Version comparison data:
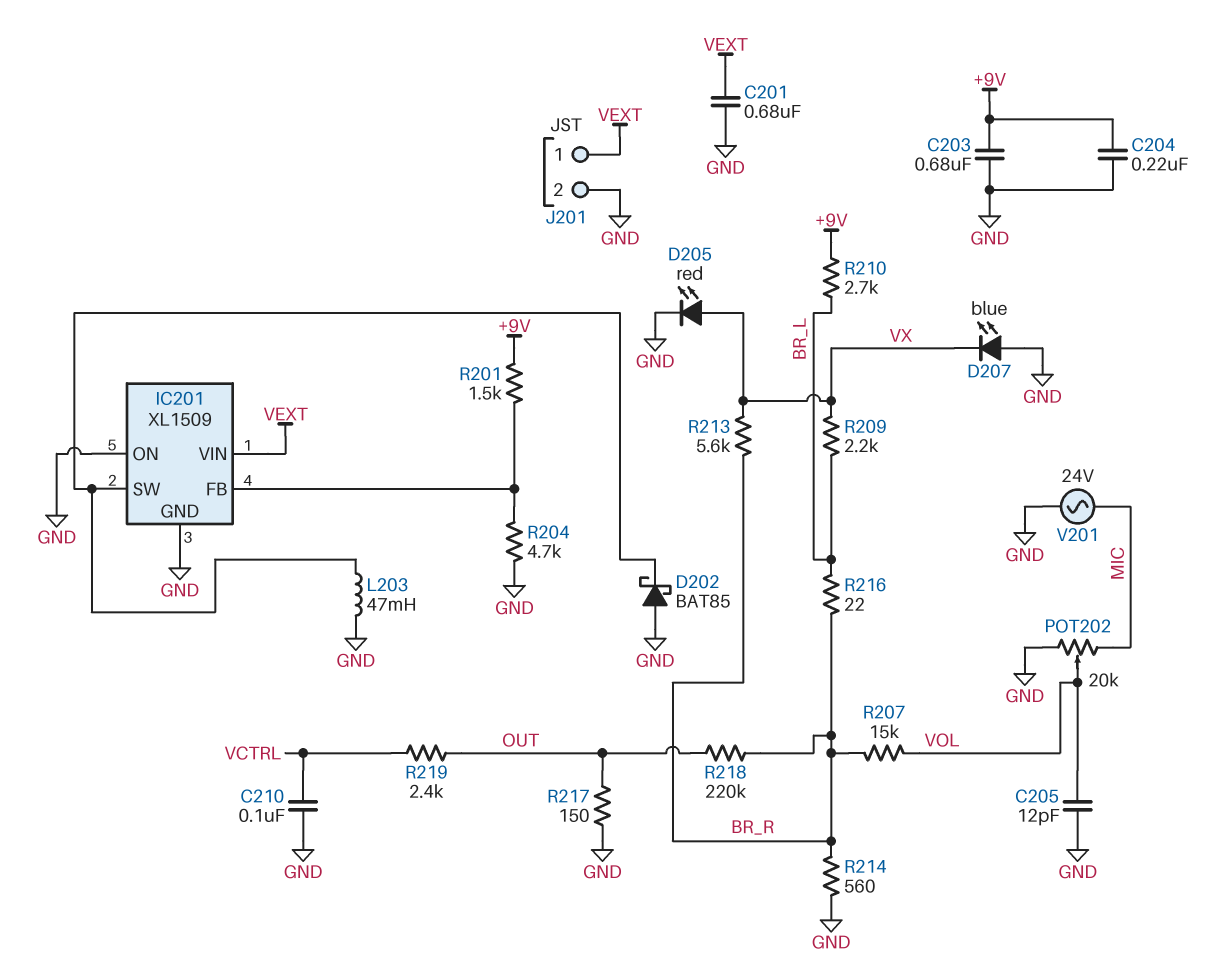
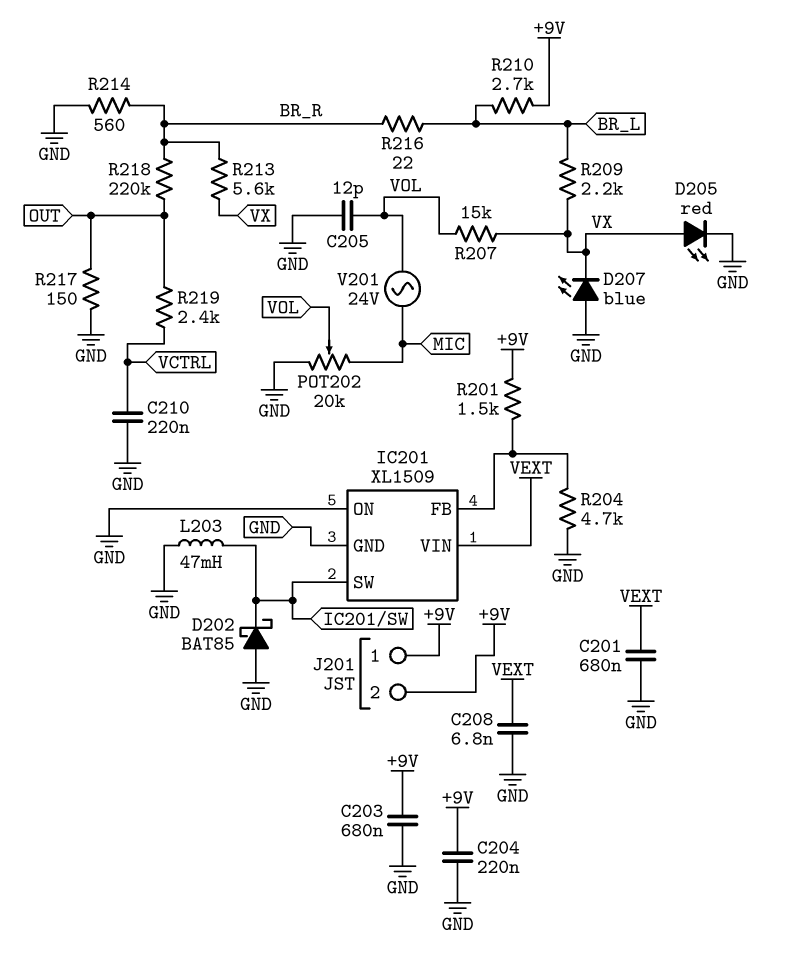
C208: none -> 6.8nF (GND, VEXT)
C210: 100nF (GND, VCTRL) -> 220nF (GND, VCTRL)
J201 pin 1: VEXT -> +9V
J201 pin 2: GND -> +9V
R207: 15k (BR_R, VOL) -> 15k (VOL, VX)
V201: AC 24V (GND, MIC) -> AC 24V (MIC, VOL)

▶ **PROBLEM DETAILS**: Output the data exactly as it appears. The pictures do not belong in it.

▶ **WRITTEN REPLY**:
C208: none -> 6.8nF (GND, VEXT)
C210: 100nF (GND, VCTRL) -> 220nF (GND, VCTRL)
J201 pin 1: VEXT -> +9V
J201 pin 2: GND -> +9V
R207: 15k (BR_R, VOL) -> 15k (VOL, VX)
V201: AC 24V (GND, MIC) -> AC 24V (MIC, VOL)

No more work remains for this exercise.